**TASK GOAL**
In the entries below, give the lines between the one holding "Find the location" and the one holding "coordinates (803, 375).", inclusive, as a numbered list with blank lines left out.

**EXERCISE INPUTS**
▼▼▼
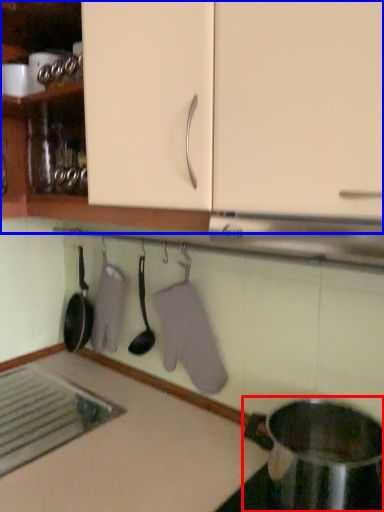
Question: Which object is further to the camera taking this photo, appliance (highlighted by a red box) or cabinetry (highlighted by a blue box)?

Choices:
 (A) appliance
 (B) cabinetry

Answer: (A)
▲▲▲
▼▼▼
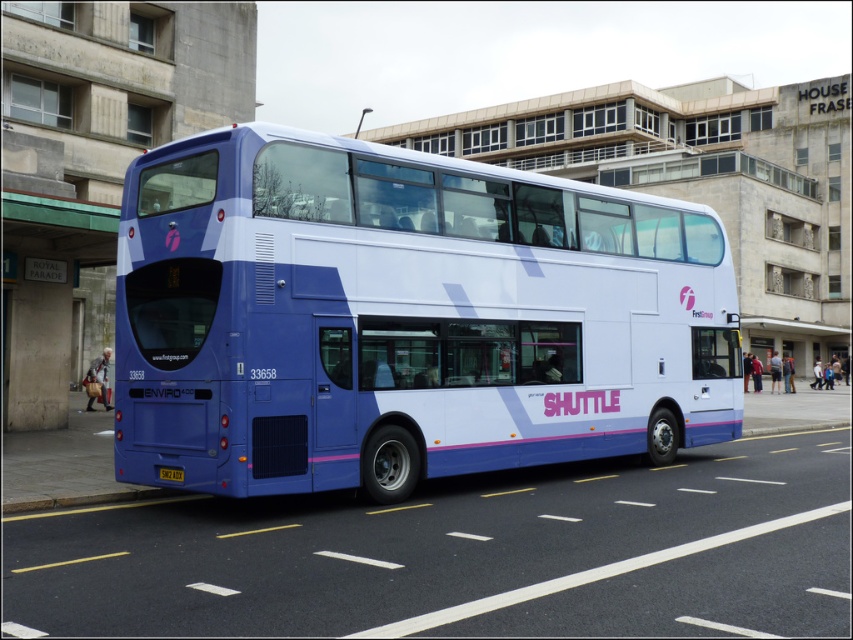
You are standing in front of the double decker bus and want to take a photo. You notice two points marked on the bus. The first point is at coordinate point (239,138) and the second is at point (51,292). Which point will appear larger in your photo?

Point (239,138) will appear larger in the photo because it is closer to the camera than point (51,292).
▲▲▲
▼▼▼
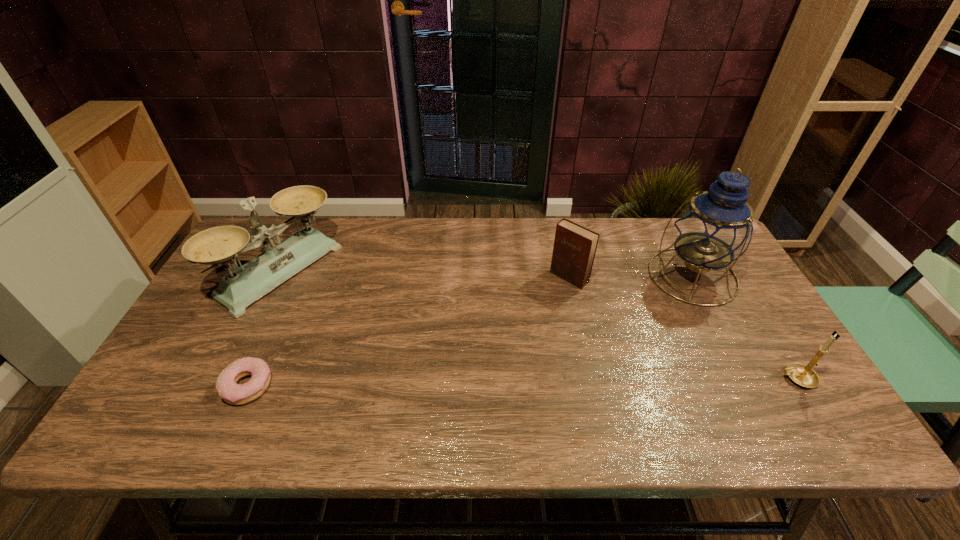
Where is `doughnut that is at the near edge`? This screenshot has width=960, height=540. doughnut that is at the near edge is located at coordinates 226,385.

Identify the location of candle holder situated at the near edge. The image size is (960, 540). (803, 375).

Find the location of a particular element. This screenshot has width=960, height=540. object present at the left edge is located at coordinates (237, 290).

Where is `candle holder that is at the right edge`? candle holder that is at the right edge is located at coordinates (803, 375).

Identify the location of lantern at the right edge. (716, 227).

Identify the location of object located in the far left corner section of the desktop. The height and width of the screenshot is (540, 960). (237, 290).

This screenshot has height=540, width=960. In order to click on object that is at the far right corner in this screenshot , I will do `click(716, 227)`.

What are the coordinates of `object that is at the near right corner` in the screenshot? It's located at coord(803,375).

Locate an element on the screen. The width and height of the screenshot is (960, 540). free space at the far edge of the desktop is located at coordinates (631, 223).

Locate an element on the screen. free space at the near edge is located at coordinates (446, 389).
▲▲▲
**TASK RESULT**
1. Find the location of a particular element. This screenshot has width=960, height=540. object present at the left edge is located at coordinates (237, 290).
2. Where is `candle holder that is at the right edge`? candle holder that is at the right edge is located at coordinates (803, 375).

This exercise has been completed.